■ What the task requires ■
When you find the line with "KEYS1 pin COM: 3V3 -> GND" among the records below, reproduce it and each line after it exactly, ending with the line with "PIXELS3: SK6812 -> WS2813".

Edit tracking data:

--- START ---

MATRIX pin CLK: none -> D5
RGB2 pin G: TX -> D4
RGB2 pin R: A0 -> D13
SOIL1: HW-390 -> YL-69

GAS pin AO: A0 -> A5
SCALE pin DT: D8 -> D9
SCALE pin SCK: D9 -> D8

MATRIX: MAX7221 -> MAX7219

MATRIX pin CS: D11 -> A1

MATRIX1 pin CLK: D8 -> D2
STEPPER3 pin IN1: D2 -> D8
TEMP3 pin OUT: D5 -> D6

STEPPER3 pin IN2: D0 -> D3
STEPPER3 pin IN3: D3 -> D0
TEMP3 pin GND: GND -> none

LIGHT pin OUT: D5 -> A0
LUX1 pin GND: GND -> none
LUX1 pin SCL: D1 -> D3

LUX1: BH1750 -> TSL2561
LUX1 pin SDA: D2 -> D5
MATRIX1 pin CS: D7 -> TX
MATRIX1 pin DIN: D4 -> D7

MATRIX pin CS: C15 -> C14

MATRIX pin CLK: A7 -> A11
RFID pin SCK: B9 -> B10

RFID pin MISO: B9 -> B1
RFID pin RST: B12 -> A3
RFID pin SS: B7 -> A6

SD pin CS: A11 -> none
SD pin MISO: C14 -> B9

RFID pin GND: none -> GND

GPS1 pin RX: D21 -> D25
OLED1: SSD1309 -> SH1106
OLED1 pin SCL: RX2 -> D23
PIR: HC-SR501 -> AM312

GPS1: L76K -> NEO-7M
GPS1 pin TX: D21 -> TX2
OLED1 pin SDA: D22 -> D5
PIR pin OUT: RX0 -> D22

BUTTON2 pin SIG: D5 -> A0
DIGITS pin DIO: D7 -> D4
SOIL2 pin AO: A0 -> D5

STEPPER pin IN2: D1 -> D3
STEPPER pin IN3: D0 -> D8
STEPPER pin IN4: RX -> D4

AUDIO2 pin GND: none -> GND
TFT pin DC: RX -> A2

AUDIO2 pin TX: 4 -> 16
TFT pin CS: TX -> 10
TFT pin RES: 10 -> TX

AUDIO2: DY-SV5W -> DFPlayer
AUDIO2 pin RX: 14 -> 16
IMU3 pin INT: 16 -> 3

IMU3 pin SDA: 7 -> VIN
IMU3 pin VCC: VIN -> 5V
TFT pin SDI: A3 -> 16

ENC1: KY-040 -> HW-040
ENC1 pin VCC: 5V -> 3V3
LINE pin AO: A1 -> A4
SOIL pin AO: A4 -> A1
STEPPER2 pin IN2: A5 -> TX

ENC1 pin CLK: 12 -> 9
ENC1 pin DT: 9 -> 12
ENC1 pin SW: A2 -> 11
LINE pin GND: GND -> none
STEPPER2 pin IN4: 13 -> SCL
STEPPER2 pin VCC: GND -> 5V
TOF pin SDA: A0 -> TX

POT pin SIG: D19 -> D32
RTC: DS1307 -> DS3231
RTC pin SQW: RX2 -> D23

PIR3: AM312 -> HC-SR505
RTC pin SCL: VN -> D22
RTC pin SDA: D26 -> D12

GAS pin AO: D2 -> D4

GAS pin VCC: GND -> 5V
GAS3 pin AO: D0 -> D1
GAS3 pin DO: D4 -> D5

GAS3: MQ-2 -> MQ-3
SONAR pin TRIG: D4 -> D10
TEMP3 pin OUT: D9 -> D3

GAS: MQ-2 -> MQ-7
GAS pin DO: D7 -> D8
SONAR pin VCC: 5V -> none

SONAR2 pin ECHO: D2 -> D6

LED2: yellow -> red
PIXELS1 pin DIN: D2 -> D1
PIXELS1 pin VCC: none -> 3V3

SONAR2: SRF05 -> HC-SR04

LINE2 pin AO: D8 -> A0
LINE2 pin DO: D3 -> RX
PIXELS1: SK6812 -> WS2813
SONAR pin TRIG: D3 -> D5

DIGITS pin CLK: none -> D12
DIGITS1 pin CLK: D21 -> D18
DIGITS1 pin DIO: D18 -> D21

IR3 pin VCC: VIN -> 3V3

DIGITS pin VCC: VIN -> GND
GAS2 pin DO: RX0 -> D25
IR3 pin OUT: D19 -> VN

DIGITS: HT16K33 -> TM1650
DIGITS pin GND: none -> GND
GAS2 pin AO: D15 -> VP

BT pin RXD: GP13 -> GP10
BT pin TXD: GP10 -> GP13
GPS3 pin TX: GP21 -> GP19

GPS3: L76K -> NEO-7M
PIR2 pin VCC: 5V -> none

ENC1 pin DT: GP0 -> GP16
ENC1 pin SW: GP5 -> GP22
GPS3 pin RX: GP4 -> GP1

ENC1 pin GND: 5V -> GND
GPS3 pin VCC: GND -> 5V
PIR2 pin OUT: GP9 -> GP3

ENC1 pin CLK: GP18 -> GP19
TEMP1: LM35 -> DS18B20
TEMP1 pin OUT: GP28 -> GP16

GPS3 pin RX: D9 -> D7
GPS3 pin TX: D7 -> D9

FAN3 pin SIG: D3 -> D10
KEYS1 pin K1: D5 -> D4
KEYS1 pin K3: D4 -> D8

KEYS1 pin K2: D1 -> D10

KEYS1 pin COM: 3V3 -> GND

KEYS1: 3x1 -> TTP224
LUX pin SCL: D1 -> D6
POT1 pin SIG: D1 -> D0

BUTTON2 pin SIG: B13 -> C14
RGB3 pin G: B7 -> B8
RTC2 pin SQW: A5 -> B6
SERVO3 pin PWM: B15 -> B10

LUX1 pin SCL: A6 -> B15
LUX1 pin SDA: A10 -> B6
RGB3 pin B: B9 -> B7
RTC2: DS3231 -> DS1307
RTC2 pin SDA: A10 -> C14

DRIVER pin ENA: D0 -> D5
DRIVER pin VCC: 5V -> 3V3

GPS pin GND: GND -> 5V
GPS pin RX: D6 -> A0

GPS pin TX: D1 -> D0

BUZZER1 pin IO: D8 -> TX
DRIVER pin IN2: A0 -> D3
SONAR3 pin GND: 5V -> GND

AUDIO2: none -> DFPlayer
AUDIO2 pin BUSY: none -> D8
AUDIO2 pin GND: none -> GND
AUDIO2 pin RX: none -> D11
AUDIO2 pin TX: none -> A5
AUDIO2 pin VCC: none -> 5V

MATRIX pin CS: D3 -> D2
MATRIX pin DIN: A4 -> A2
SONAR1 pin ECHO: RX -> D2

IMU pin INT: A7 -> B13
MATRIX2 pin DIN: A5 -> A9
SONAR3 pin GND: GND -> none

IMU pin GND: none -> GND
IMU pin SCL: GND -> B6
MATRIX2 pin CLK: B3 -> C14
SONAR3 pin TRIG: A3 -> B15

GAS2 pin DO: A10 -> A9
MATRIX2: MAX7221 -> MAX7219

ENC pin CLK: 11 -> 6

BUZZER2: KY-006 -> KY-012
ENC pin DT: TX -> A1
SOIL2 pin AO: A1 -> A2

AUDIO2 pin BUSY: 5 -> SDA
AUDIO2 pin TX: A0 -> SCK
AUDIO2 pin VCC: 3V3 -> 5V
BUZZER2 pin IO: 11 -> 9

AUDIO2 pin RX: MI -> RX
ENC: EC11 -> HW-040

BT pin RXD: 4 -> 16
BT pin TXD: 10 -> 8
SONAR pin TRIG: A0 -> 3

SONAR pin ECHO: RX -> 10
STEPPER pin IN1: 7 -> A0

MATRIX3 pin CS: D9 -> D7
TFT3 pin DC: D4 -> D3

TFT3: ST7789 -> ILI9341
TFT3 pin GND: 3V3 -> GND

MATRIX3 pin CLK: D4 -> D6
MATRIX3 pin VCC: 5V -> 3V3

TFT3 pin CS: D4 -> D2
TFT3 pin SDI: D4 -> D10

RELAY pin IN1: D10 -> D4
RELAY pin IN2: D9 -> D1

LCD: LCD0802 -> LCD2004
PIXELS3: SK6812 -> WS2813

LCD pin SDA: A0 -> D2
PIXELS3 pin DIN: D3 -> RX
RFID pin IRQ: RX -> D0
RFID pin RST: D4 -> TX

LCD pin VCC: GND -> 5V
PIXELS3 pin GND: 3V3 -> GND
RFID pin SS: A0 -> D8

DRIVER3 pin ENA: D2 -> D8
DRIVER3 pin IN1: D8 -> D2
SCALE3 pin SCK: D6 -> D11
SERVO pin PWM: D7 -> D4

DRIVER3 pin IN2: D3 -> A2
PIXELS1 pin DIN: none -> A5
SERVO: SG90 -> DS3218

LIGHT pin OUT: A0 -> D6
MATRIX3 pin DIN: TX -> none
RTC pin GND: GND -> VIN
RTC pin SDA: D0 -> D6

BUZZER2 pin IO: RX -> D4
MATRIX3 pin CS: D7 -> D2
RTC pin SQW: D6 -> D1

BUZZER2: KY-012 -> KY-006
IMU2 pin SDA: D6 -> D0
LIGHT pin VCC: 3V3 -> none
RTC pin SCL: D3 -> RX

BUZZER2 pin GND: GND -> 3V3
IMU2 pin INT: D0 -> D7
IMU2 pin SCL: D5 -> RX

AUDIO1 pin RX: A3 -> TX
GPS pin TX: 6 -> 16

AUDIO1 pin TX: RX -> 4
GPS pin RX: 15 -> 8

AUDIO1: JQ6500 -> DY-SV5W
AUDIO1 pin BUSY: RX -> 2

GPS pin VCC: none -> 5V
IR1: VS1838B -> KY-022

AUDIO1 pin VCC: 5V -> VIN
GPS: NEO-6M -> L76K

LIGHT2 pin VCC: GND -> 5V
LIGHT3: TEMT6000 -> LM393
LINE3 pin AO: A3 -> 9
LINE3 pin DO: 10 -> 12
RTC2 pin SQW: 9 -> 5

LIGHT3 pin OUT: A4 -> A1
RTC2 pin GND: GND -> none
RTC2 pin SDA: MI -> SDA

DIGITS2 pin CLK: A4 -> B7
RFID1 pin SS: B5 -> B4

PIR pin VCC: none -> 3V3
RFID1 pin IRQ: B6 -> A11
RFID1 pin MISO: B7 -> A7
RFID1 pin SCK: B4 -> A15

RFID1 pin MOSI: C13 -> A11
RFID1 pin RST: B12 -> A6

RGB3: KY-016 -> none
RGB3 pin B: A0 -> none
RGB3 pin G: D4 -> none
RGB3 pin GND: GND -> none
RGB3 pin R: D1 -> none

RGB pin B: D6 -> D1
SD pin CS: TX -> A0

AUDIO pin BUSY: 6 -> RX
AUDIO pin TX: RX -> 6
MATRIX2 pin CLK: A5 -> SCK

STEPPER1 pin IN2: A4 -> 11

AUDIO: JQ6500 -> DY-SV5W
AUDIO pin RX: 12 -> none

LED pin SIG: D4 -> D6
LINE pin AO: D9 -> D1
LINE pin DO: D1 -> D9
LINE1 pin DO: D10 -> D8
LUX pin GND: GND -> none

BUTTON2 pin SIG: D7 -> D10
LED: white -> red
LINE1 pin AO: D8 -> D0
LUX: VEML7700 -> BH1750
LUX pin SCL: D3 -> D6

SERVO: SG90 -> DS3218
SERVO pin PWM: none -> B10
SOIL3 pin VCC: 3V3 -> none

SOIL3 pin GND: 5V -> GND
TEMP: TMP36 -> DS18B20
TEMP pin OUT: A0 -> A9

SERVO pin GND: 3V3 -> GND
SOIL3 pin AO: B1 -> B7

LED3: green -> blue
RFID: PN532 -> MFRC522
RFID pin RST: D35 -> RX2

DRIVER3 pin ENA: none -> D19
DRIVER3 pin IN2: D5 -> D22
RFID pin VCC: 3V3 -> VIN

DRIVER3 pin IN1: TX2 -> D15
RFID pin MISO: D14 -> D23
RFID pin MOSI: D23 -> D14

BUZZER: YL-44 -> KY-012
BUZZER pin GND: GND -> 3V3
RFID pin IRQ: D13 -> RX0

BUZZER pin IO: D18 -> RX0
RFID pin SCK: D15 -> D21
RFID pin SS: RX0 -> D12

--- END ---

■ Response to the exercise ■
KEYS1 pin COM: 3V3 -> GND

KEYS1: 3x1 -> TTP224
LUX pin SCL: D1 -> D6
POT1 pin SIG: D1 -> D0

BUTTON2 pin SIG: B13 -> C14
RGB3 pin G: B7 -> B8
RTC2 pin SQW: A5 -> B6
SERVO3 pin PWM: B15 -> B10

LUX1 pin SCL: A6 -> B15
LUX1 pin SDA: A10 -> B6
RGB3 pin B: B9 -> B7
RTC2: DS3231 -> DS1307
RTC2 pin SDA: A10 -> C14

DRIVER pin ENA: D0 -> D5
DRIVER pin VCC: 5V -> 3V3

GPS pin GND: GND -> 5V
GPS pin RX: D6 -> A0

GPS pin TX: D1 -> D0

BUZZER1 pin IO: D8 -> TX
DRIVER pin IN2: A0 -> D3
SONAR3 pin GND: 5V -> GND

AUDIO2: none -> DFPlayer
AUDIO2 pin BUSY: none -> D8
AUDIO2 pin GND: none -> GND
AUDIO2 pin RX: none -> D11
AUDIO2 pin TX: none -> A5
AUDIO2 pin VCC: none -> 5V

MATRIX pin CS: D3 -> D2
MATRIX pin DIN: A4 -> A2
SONAR1 pin ECHO: RX -> D2

IMU pin INT: A7 -> B13
MATRIX2 pin DIN: A5 -> A9
SONAR3 pin GND: GND -> none

IMU pin GND: none -> GND
IMU pin SCL: GND -> B6
MATRIX2 pin CLK: B3 -> C14
SONAR3 pin TRIG: A3 -> B15

GAS2 pin DO: A10 -> A9
MATRIX2: MAX7221 -> MAX7219

ENC pin CLK: 11 -> 6

BUZZER2: KY-006 -> KY-012
ENC pin DT: TX -> A1
SOIL2 pin AO: A1 -> A2

AUDIO2 pin BUSY: 5 -> SDA
AUDIO2 pin TX: A0 -> SCK
AUDIO2 pin VCC: 3V3 -> 5V
BUZZER2 pin IO: 11 -> 9

AUDIO2 pin RX: MI -> RX
ENC: EC11 -> HW-040

BT pin RXD: 4 -> 16
BT pin TXD: 10 -> 8
SONAR pin TRIG: A0 -> 3

SONAR pin ECHO: RX -> 10
STEPPER pin IN1: 7 -> A0

MATRIX3 pin CS: D9 -> D7
TFT3 pin DC: D4 -> D3

TFT3: ST7789 -> ILI9341
TFT3 pin GND: 3V3 -> GND

MATRIX3 pin CLK: D4 -> D6
MATRIX3 pin VCC: 5V -> 3V3

TFT3 pin CS: D4 -> D2
TFT3 pin SDI: D4 -> D10

RELAY pin IN1: D10 -> D4
RELAY pin IN2: D9 -> D1

LCD: LCD0802 -> LCD2004
PIXELS3: SK6812 -> WS2813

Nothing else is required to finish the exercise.